►

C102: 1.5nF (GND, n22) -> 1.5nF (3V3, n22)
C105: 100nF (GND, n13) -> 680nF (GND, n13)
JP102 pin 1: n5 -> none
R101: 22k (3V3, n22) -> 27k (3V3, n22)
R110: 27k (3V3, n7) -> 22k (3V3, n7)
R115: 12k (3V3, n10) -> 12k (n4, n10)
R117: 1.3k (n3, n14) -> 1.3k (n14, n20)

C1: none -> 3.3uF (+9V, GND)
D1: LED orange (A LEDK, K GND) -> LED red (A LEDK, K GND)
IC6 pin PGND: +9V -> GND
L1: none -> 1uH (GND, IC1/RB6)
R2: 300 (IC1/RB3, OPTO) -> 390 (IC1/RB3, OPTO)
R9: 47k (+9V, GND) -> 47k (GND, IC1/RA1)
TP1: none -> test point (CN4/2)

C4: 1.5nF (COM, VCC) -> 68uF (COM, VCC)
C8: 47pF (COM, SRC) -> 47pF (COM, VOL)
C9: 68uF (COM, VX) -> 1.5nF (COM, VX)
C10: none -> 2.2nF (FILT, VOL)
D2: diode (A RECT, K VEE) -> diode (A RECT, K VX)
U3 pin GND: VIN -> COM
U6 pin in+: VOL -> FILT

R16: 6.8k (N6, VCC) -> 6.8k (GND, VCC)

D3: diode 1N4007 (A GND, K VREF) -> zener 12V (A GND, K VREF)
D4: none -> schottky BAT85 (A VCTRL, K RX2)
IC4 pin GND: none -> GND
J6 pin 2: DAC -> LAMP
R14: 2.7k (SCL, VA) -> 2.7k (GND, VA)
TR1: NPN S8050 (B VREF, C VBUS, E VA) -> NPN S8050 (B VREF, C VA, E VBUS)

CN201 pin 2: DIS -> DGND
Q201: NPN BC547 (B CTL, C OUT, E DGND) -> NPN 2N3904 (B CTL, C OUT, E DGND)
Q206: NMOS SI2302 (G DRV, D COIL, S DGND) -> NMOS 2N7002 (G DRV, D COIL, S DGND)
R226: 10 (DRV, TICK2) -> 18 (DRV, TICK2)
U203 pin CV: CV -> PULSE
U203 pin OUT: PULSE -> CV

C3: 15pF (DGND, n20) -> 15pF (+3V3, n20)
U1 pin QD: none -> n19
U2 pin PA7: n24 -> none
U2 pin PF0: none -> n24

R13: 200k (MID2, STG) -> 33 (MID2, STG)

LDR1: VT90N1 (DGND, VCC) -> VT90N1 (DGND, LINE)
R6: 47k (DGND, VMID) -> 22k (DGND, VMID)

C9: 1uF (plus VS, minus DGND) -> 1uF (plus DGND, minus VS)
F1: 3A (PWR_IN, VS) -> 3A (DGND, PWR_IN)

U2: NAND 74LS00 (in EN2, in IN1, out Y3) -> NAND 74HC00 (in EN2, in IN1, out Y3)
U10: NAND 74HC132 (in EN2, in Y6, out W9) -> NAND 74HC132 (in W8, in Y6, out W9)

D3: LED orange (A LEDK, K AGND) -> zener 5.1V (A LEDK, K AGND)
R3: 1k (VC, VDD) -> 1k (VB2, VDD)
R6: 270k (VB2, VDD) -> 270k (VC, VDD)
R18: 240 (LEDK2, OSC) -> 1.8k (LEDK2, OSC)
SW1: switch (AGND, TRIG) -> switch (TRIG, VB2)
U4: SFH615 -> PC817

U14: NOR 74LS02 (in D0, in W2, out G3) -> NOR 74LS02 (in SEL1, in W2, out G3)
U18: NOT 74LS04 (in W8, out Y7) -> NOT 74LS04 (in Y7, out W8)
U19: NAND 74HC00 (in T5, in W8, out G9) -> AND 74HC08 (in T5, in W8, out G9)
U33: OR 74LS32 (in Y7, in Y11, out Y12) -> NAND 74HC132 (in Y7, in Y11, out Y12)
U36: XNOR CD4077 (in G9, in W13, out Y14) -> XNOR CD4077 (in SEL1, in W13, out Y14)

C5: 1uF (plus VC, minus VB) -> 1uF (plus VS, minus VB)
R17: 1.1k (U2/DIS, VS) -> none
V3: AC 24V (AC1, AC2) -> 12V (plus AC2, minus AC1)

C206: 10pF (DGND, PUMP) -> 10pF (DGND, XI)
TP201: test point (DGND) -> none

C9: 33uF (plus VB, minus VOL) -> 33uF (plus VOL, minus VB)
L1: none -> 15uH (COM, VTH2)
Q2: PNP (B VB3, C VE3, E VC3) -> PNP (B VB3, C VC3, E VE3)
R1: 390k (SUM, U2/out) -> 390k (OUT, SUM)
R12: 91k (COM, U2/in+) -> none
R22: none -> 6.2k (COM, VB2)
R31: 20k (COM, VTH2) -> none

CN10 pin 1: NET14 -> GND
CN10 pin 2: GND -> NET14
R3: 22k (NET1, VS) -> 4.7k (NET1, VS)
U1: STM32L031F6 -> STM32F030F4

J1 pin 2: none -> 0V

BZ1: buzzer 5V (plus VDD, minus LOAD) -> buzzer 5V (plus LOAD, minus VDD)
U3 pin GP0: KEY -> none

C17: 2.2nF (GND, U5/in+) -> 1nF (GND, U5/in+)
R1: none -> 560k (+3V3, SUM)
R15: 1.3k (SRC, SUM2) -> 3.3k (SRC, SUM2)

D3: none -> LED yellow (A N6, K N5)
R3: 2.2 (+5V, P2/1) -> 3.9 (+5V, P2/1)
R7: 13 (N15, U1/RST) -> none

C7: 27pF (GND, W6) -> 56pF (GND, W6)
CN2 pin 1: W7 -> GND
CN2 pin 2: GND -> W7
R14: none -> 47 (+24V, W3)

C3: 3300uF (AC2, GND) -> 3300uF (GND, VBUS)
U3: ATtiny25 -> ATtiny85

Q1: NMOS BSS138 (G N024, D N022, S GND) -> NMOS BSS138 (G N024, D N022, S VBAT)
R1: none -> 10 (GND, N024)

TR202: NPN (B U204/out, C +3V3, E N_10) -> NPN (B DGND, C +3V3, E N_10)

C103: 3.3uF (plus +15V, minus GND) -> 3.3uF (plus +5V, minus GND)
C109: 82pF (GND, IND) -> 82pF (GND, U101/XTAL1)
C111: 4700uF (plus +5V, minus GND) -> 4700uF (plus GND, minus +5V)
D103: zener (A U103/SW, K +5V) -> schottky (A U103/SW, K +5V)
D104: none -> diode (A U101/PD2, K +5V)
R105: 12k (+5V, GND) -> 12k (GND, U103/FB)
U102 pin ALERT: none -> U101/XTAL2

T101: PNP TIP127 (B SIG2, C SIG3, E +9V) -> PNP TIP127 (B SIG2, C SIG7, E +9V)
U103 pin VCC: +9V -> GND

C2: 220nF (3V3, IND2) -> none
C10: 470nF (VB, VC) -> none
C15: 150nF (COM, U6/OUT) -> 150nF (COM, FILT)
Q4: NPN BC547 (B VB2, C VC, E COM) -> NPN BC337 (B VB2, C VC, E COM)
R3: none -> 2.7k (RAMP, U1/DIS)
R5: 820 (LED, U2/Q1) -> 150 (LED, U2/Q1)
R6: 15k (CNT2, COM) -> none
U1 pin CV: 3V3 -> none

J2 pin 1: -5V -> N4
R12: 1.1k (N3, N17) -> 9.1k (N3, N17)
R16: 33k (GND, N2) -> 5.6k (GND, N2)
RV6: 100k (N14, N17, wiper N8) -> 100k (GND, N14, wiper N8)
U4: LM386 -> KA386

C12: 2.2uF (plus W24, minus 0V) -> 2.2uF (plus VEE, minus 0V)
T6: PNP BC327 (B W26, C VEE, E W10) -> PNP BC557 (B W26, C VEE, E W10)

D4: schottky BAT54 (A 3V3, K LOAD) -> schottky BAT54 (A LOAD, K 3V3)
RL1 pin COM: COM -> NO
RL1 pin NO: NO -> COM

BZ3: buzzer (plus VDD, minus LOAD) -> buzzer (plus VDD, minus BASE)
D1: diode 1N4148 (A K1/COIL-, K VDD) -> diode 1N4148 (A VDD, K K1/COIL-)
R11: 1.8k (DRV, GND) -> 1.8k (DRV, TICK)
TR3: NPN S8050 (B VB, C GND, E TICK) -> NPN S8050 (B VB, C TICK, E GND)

◄

## Task prompt
An exact copy of the entries from the line containing "U1 pin CV: 3V3 -> none" through the last line is the expected answer.

## Problem solution
U1 pin CV: 3V3 -> none

J2 pin 1: -5V -> N4
R12: 1.1k (N3, N17) -> 9.1k (N3, N17)
R16: 33k (GND, N2) -> 5.6k (GND, N2)
RV6: 100k (N14, N17, wiper N8) -> 100k (GND, N14, wiper N8)
U4: LM386 -> KA386

C12: 2.2uF (plus W24, minus 0V) -> 2.2uF (plus VEE, minus 0V)
T6: PNP BC327 (B W26, C VEE, E W10) -> PNP BC557 (B W26, C VEE, E W10)

D4: schottky BAT54 (A 3V3, K LOAD) -> schottky BAT54 (A LOAD, K 3V3)
RL1 pin COM: COM -> NO
RL1 pin NO: NO -> COM

BZ3: buzzer (plus VDD, minus LOAD) -> buzzer (plus VDD, minus BASE)
D1: diode 1N4148 (A K1/COIL-, K VDD) -> diode 1N4148 (A VDD, K K1/COIL-)
R11: 1.8k (DRV, GND) -> 1.8k (DRV, TICK)
TR3: NPN S8050 (B VB, C GND, E TICK) -> NPN S8050 (B VB, C TICK, E GND)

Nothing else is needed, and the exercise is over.